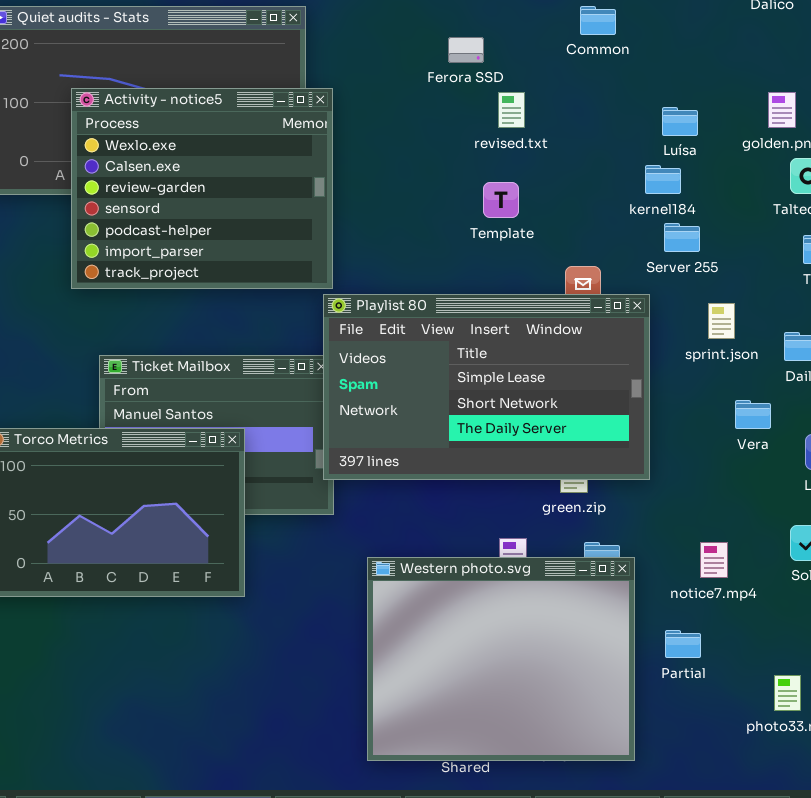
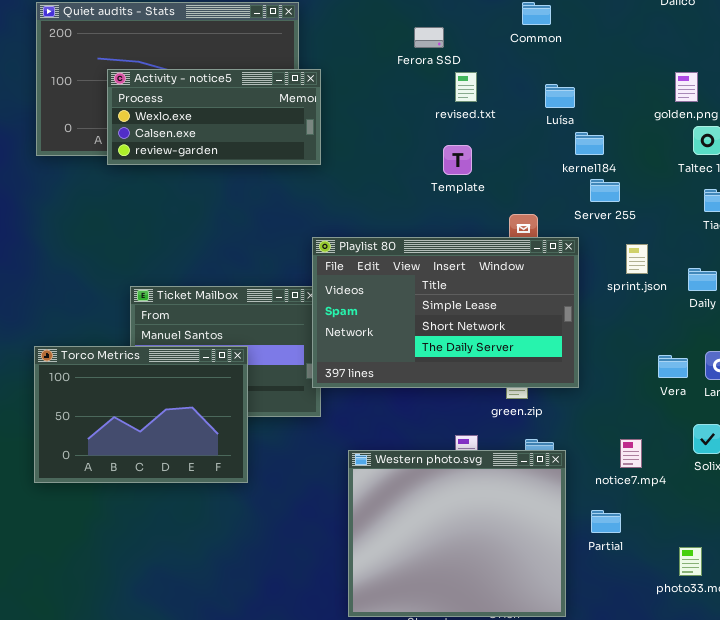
Activity - notice5: [71,88,333,289] -> [107,69,321,165], resized
Luísa: [662,107,698,136] -> [545,84,575,108], moved
Vera: [735,400,771,429] -> [658,355,688,378], moved

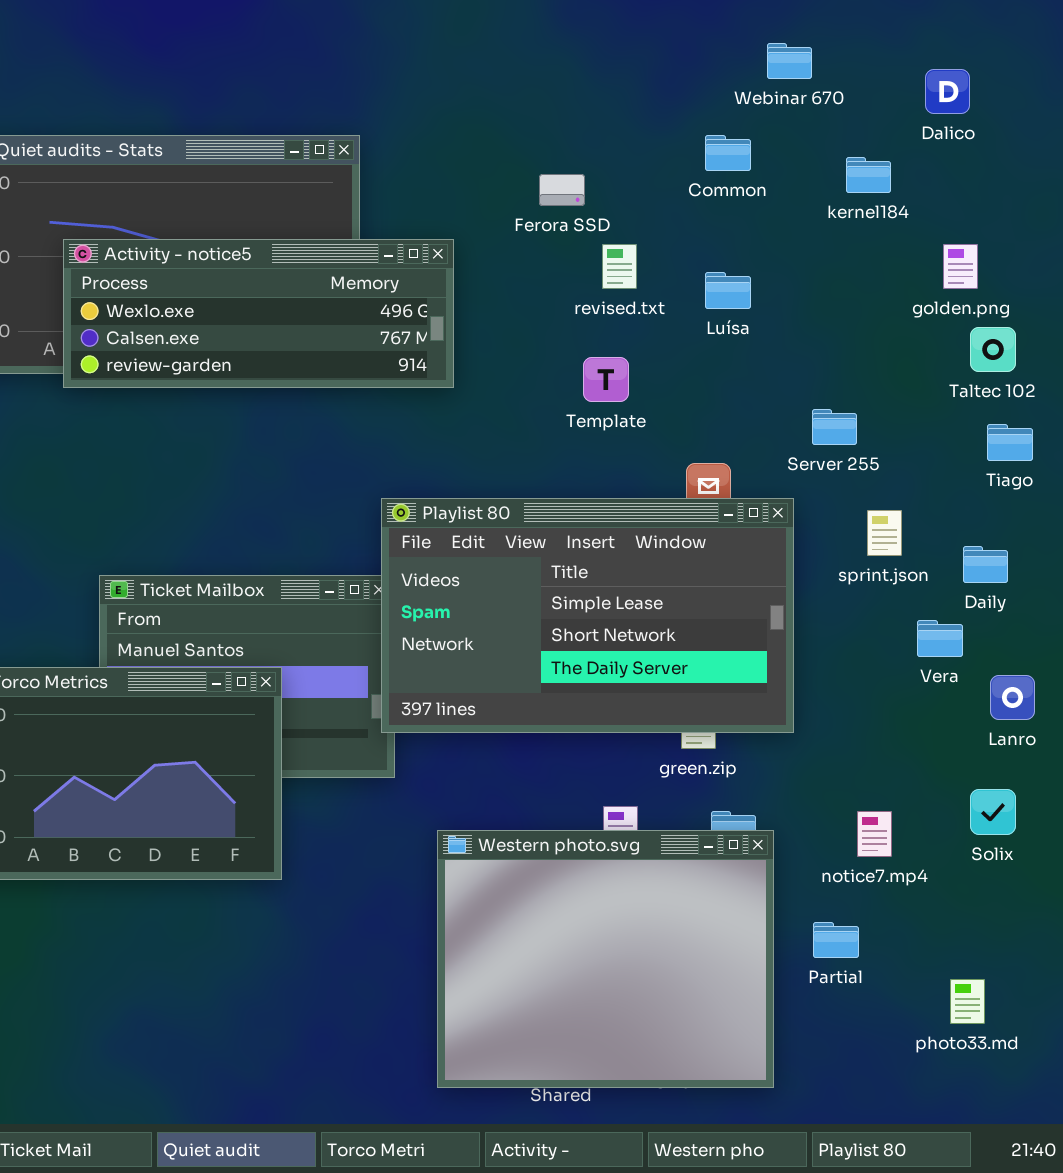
Activity - notice5: [107,69,321,165] -> [63,239,454,388], resized
Luísa: [545,84,575,108] -> [705,272,751,309], moved
kernel184: [575,132,604,155] -> [846,157,891,193], moved
Vera: [658,355,688,378] -> [917,620,963,657], moved

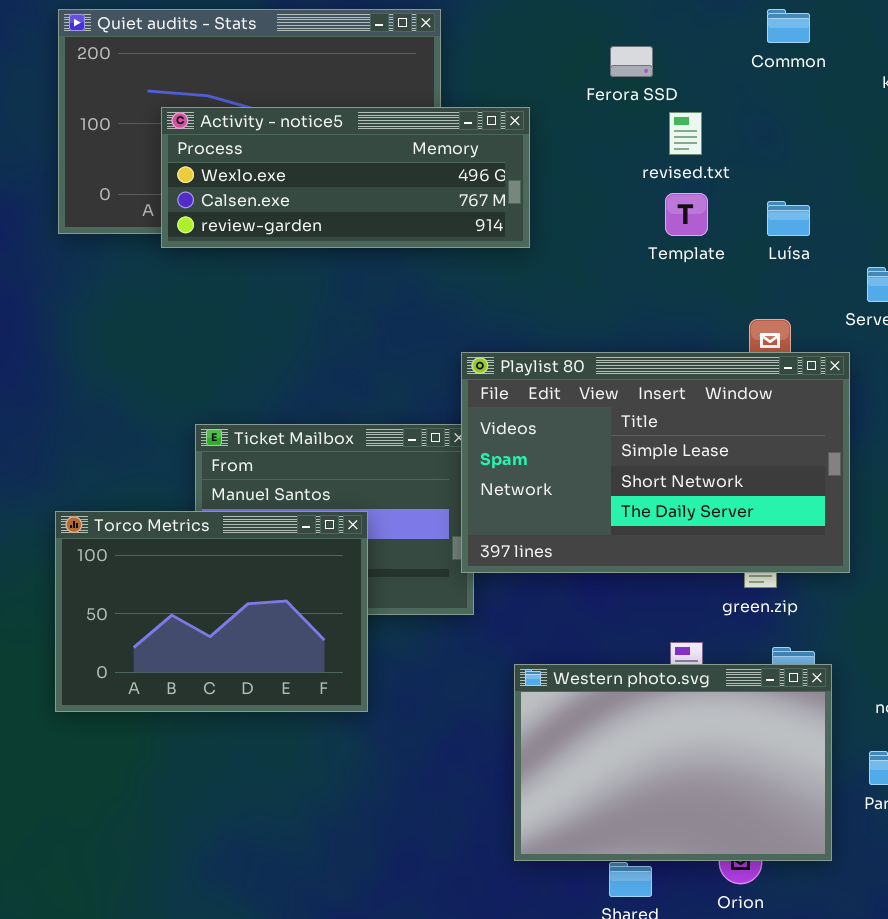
Luísa: [705,272,751,309] -> [767,201,810,236], moved
Template: [583,357,629,402] -> [665,193,708,236], moved
Western photo.svg: [437,830,774,1088] -> [514,664,832,861], resized

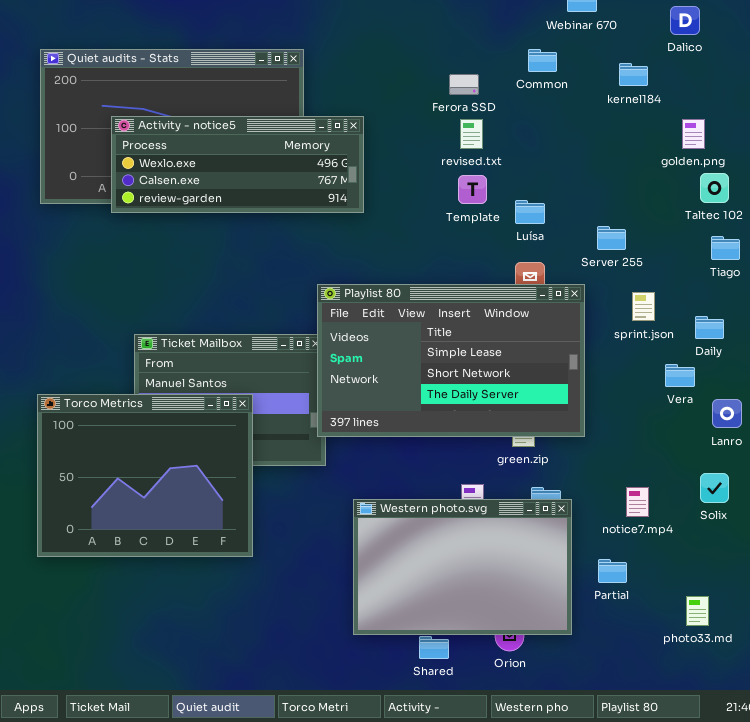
Ferora SSD: [610,46,653,77] -> [449,74,479,95], moved
Luísa: [767,201,810,236] -> [515,200,545,224], moved
Torco Metrics: [55,511,368,712] -> [37,394,253,557], resized

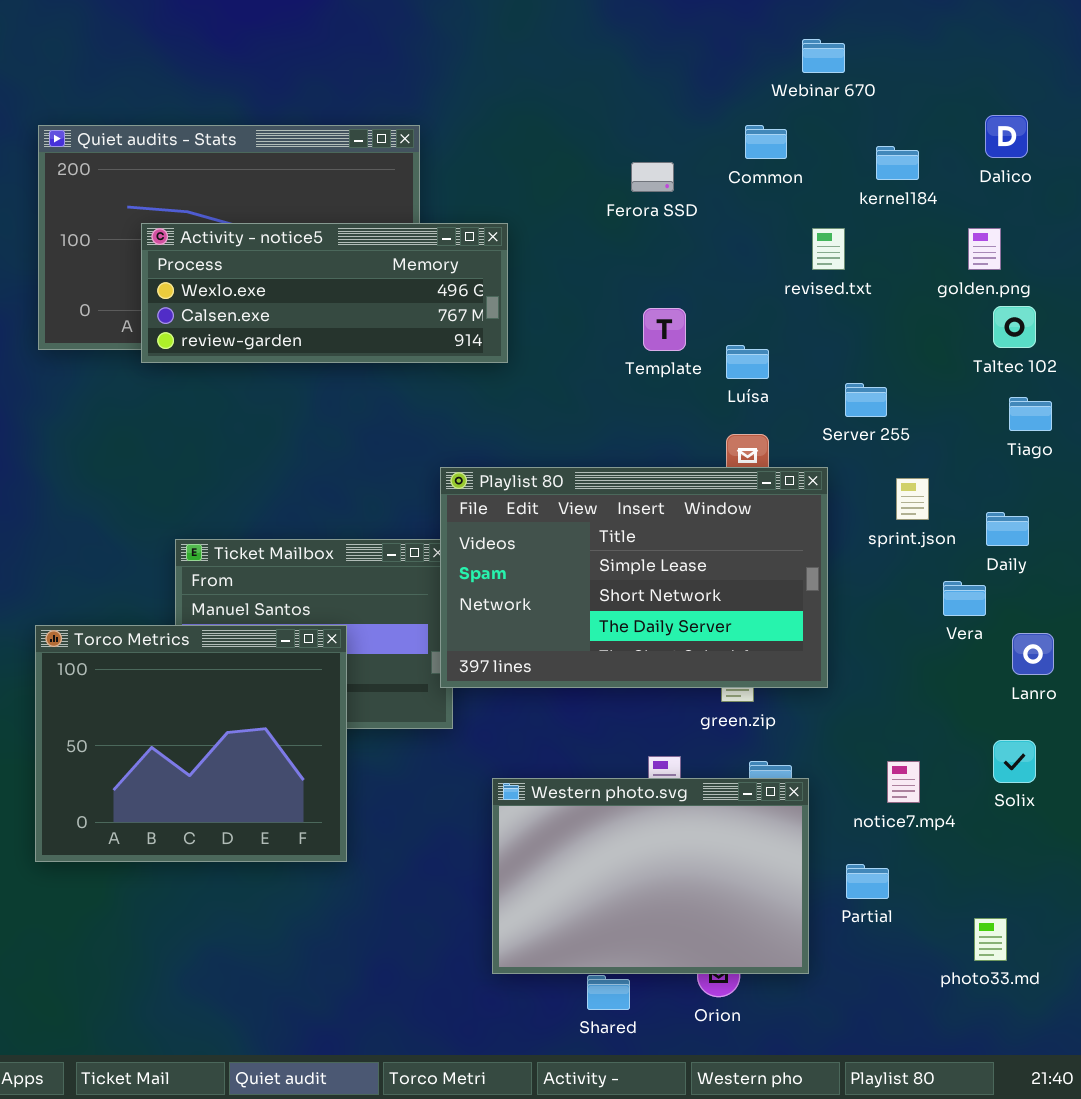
Dalico: [670,6,700,35] -> [985,115,1028,158], moved
revised.txt: [460,119,483,149] -> [812,228,845,270], moved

=-=-=-=-=

• What you have to do
Which lines run from the one containing "Dalico: [670,6,700,35] ->" to the end of the records? Transcribe exactly those, both ends included.

• Result
Dalico: [670,6,700,35] -> [985,115,1028,158], moved
revised.txt: [460,119,483,149] -> [812,228,845,270], moved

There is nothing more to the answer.